##### Given data
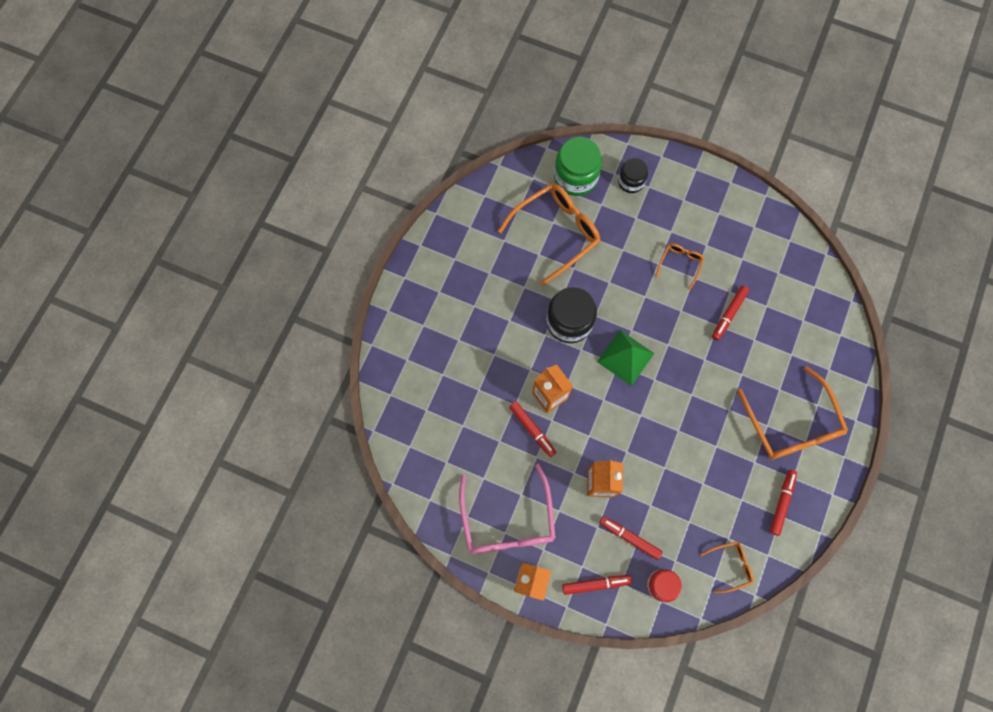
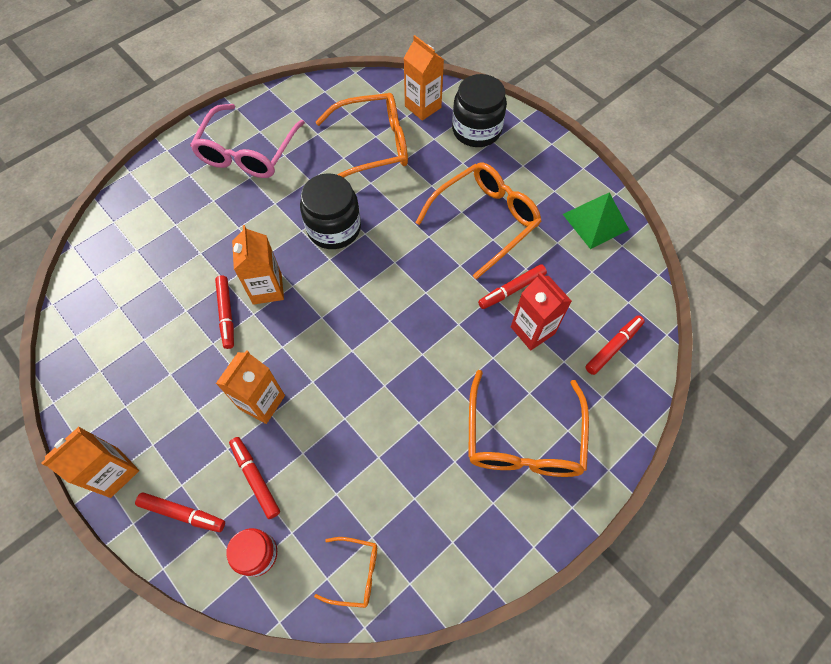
camera: 25 degrees right, 10 degrees down
(507, 520) = (137, 394): pink glasses -> pink glasses (248, 152)
(575, 177) = (423, 107): green jar -> orange carton
(625, 357) = (371, 285): green pyramid -> green pyramid (595, 221)
(631, 181) = (476, 130): black jar -> black jar, size x1.66
(680, 264) = (484, 221): orange glasses -> orange glasses, size x2.06
(759, 340) = (532, 330): none -> red carton
(781, 503) = (462, 526): red marker -> red marker (613, 347)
##########
§ What you are asked to do
Set down the data again, exactly, without images.

§ Task response
camera: 25 degrees right, 10 degrees down
(507, 520) = (137, 394): pink glasses -> pink glasses (248, 152)
(575, 177) = (423, 107): green jar -> orange carton
(625, 357) = (371, 285): green pyramid -> green pyramid (595, 221)
(631, 181) = (476, 130): black jar -> black jar, size x1.66
(680, 264) = (484, 221): orange glasses -> orange glasses, size x2.06
(759, 340) = (532, 330): none -> red carton
(781, 503) = (462, 526): red marker -> red marker (613, 347)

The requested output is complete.